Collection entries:
----

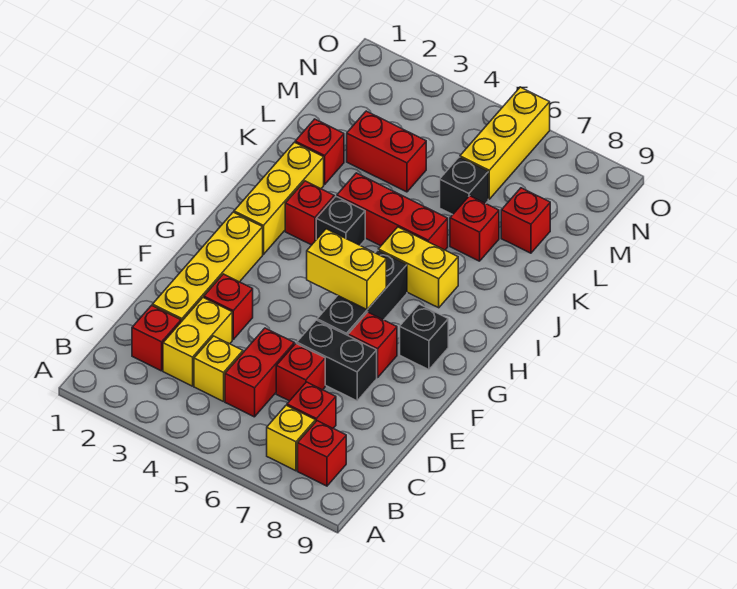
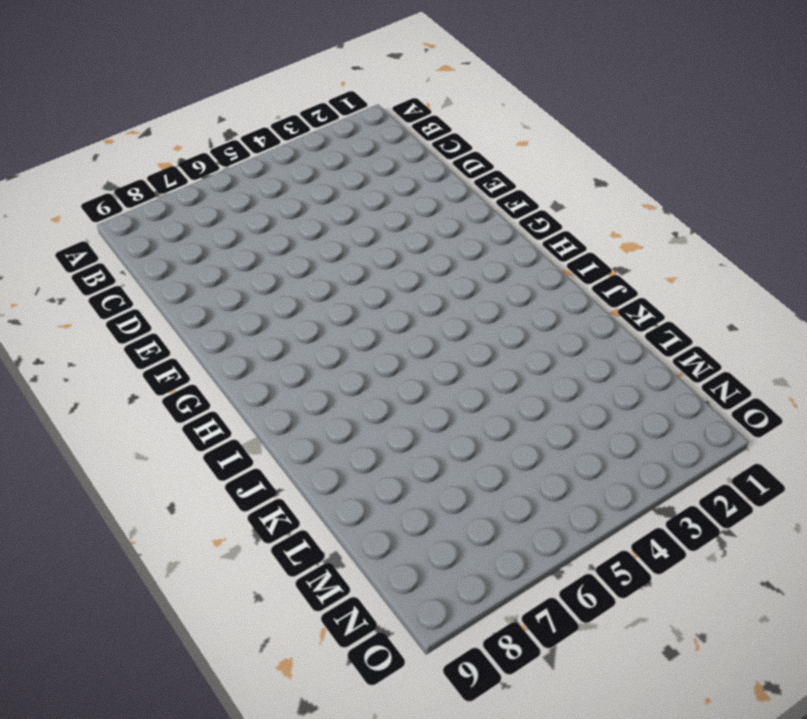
none -> yellow 1x1 brick [267,405,315,471]
none -> red 1x1 brick [298,421,346,486]
none -> red 1x1 brick [132,305,181,371]

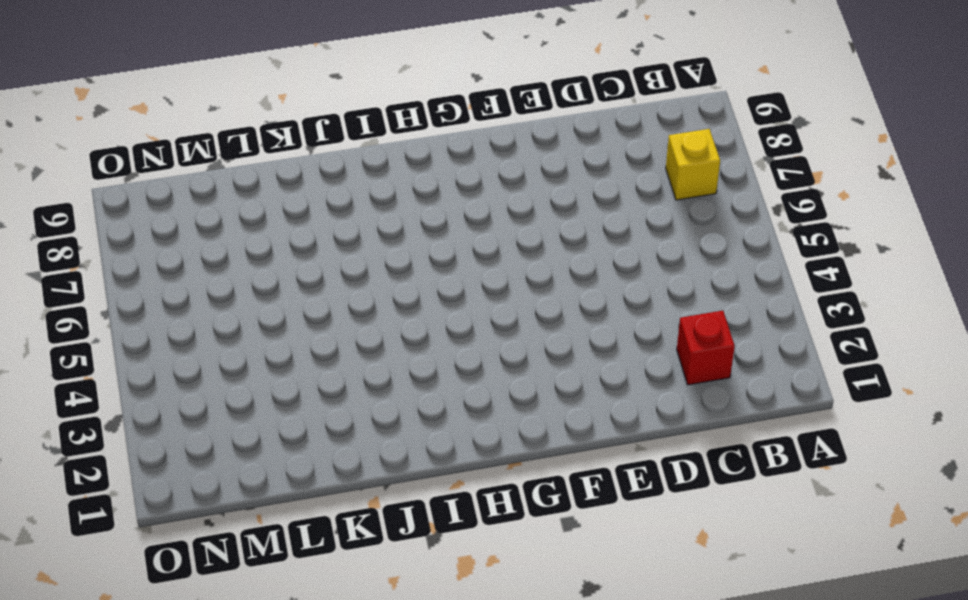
none -> red 1x1 brick [298,421,346,486]
none -> yellow 1x2 brick [163,298,232,386]
none -> yellow 1x1 brick [194,336,243,402]

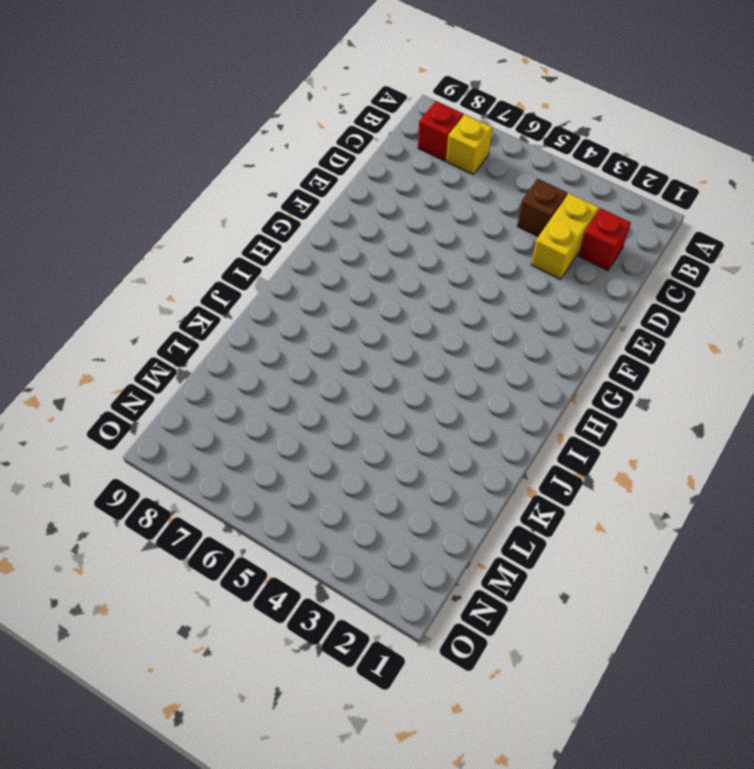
brown 1x1 brick [517,179,567,236] -> yellow 1x1 brick [194,336,243,402]
none -> red 1x2 brick [225,328,294,417]
none -> red 1x1 brick [287,382,336,428]
none -> yellow 1x4 brick [152,212,263,322]

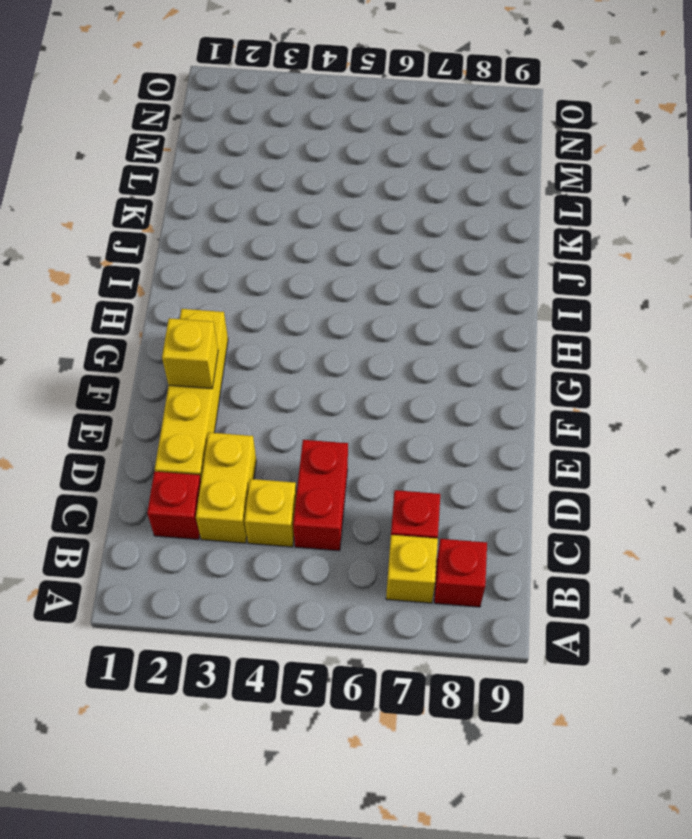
yellow 1x1 brick [162,318,218,389] -> none
none -> red 1x1 brick [276,343,325,401]
none -> red 1x1 brick [204,274,253,339]
none -> black 1x2 brick [297,320,377,401]

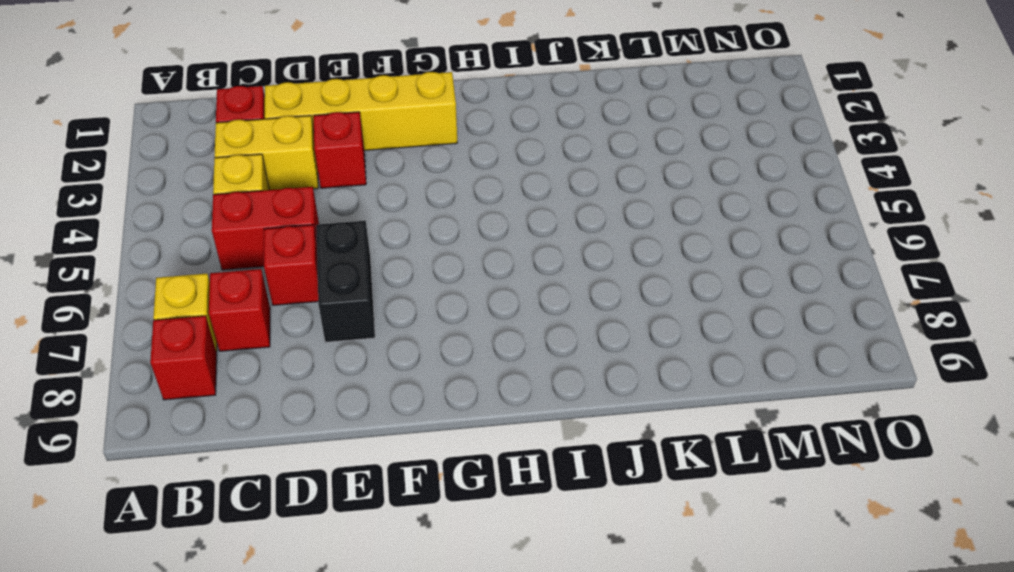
none -> black 1x3 brick [317,250,407,335]
none -> red 1x1 brick [348,312,397,378]
none -> black 1x1 brick [400,304,448,370]

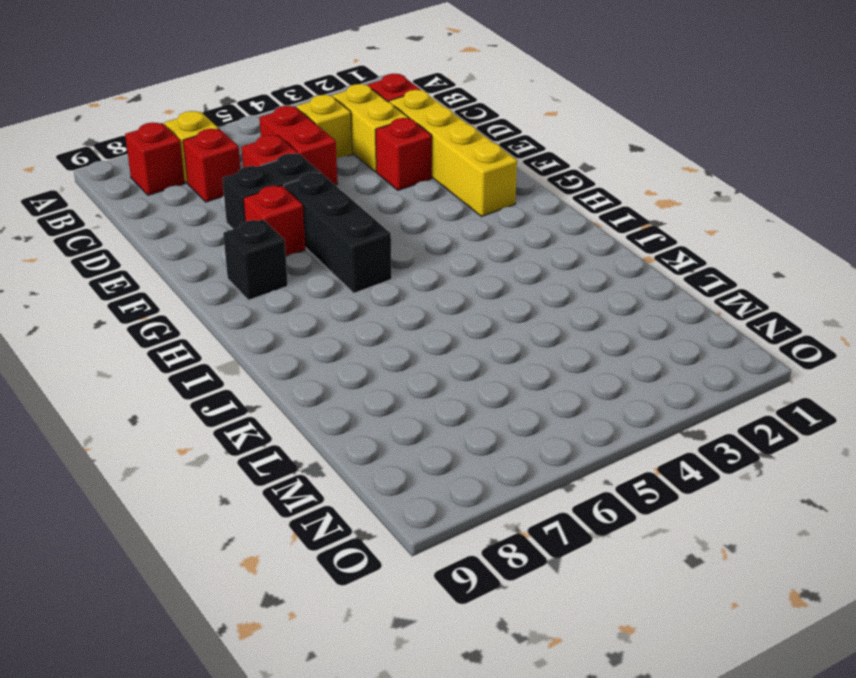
none -> yellow 1x3 brick [234,142,324,254]
none -> red 1x1 brick [285,181,334,245]
none -> black 1x1 brick [316,196,365,245]

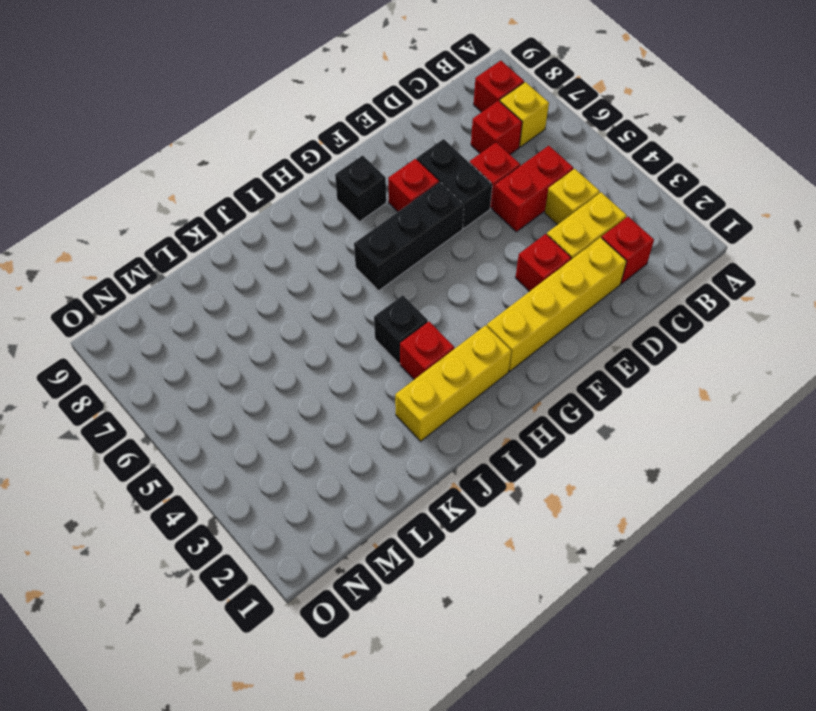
none -> yellow 1x2 brick [378,227,458,308]
none -> red 1x3 brick [337,173,448,250]
none -> red 1x1 brick [295,119,344,184]

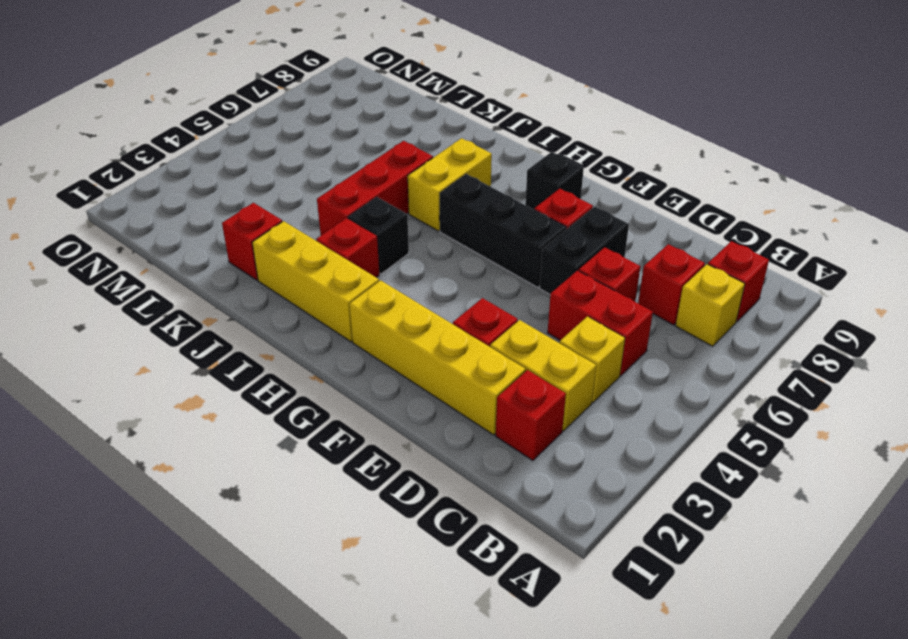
none -> red 1x1 brick [450,196,499,261]
none -> red 1x2 brick [347,111,426,192]
none -> black 1x1 brick [440,157,488,215]

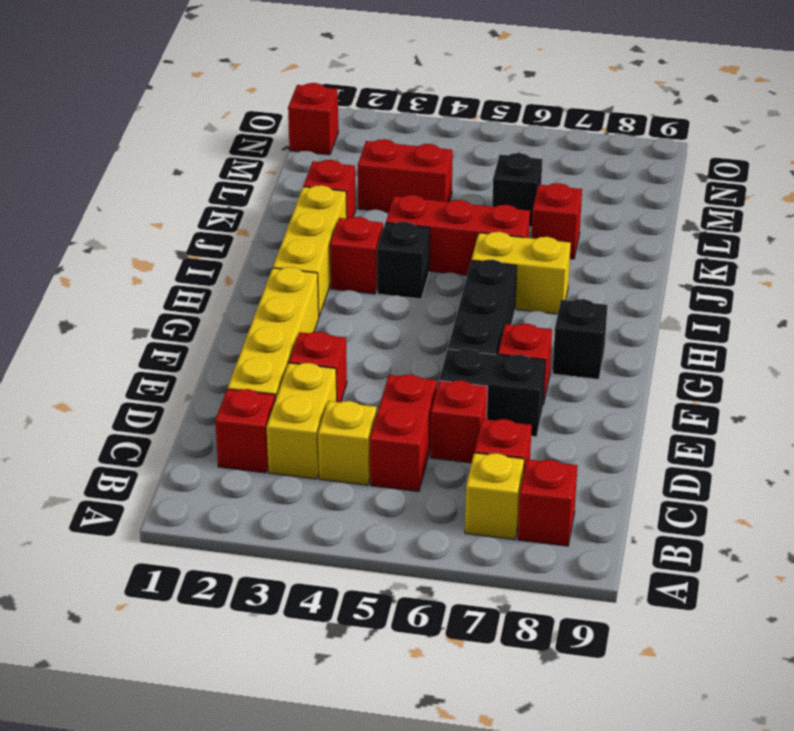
red 1x1 brick [288,83,338,155] -> red 1x1 brick moved to [501,188,550,253]
none -> yellow 1x3 brick [460,87,550,199]
none -> yellow 1x2 brick [307,229,386,310]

----

DESCRIPTION OF THE TASK: With every picture removed, give the entries above again exactly.

ANSWER BOX:
none -> yellow 1x1 brick [267,405,315,471]
none -> red 1x1 brick [298,421,346,486]
none -> red 1x1 brick [132,305,181,371]

none -> red 1x1 brick [298,421,346,486]
none -> yellow 1x2 brick [163,298,232,386]
none -> yellow 1x1 brick [194,336,243,402]

brown 1x1 brick [517,179,567,236] -> yellow 1x1 brick [194,336,243,402]
none -> red 1x2 brick [225,328,294,417]
none -> red 1x1 brick [287,382,336,428]
none -> yellow 1x4 brick [152,212,263,322]

yellow 1x1 brick [162,318,218,389] -> none
none -> red 1x1 brick [276,343,325,401]
none -> red 1x1 brick [204,274,253,339]
none -> black 1x2 brick [297,320,377,401]

none -> black 1x3 brick [317,250,407,335]
none -> red 1x1 brick [348,312,397,378]
none -> black 1x1 brick [400,304,448,370]

none -> yellow 1x3 brick [234,142,324,254]
none -> red 1x1 brick [285,181,334,245]
none -> black 1x1 brick [316,196,365,245]

none -> yellow 1x2 brick [378,227,458,308]
none -> red 1x3 brick [337,173,448,250]
none -> red 1x1 brick [295,119,344,184]

none -> red 1x1 brick [450,196,499,261]
none -> red 1x2 brick [347,111,426,192]
none -> black 1x1 brick [440,157,488,215]

red 1x1 brick [288,83,338,155] -> red 1x1 brick moved to [501,188,550,253]
none -> yellow 1x3 brick [460,87,550,199]
none -> yellow 1x2 brick [307,229,386,310]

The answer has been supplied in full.